■ **Short task**
Please rewrite the lines below, beginning at the line that has "twigs (116, 259)" and ending with the last line. Multiply every coordinate in the answers by 2.5, round each to a whole number with halves going up, and keep the rest of each line unchanged.

■ **Provided records**
+---+

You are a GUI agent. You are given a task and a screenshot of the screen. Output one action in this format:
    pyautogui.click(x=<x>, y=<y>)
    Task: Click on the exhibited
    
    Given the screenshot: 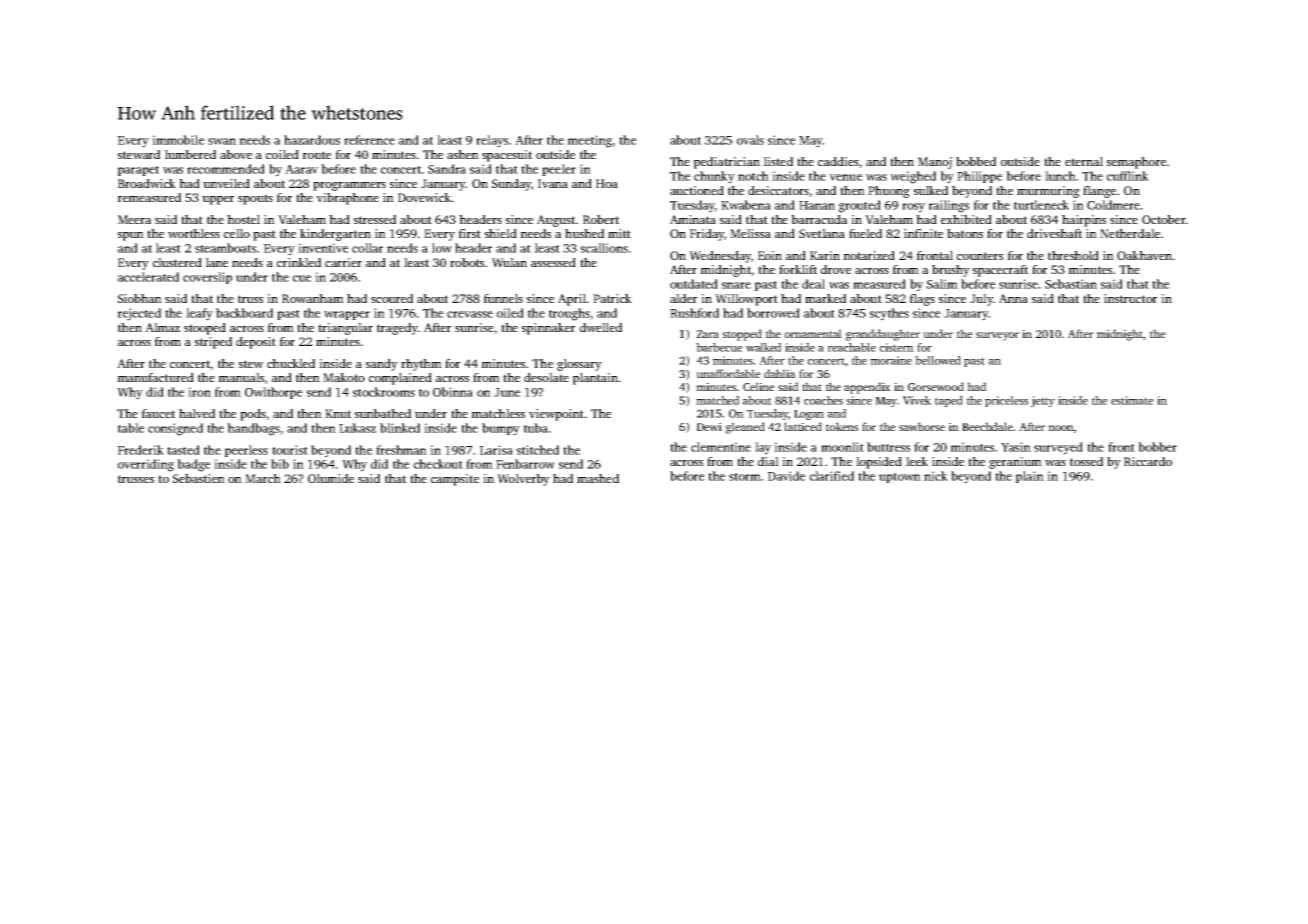 What is the action you would take?
    pyautogui.click(x=966, y=219)
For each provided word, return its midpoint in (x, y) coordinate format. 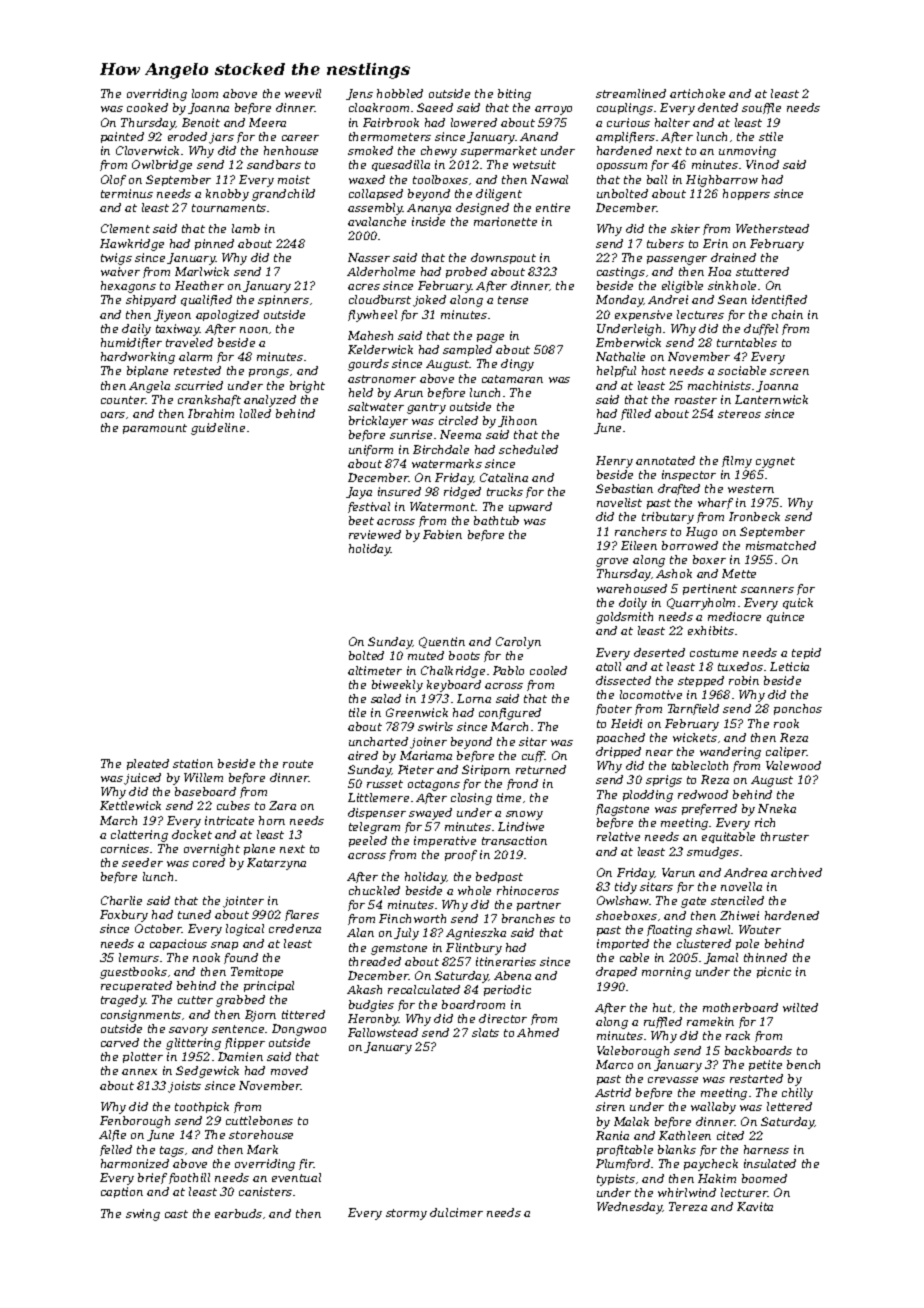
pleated (148, 764)
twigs (116, 259)
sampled (467, 350)
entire (553, 207)
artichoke (697, 93)
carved (120, 1042)
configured (510, 714)
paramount (155, 429)
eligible (682, 287)
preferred (709, 809)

+---+

■ **Result of this exercise**
twigs (290, 648)
sampled (1168, 875)
entire (1383, 518)
artichoke (1743, 233)
carved (300, 2605)
configured (1275, 1785)
paramount (388, 1073)
eligible (1705, 718)
preferred (1773, 2023)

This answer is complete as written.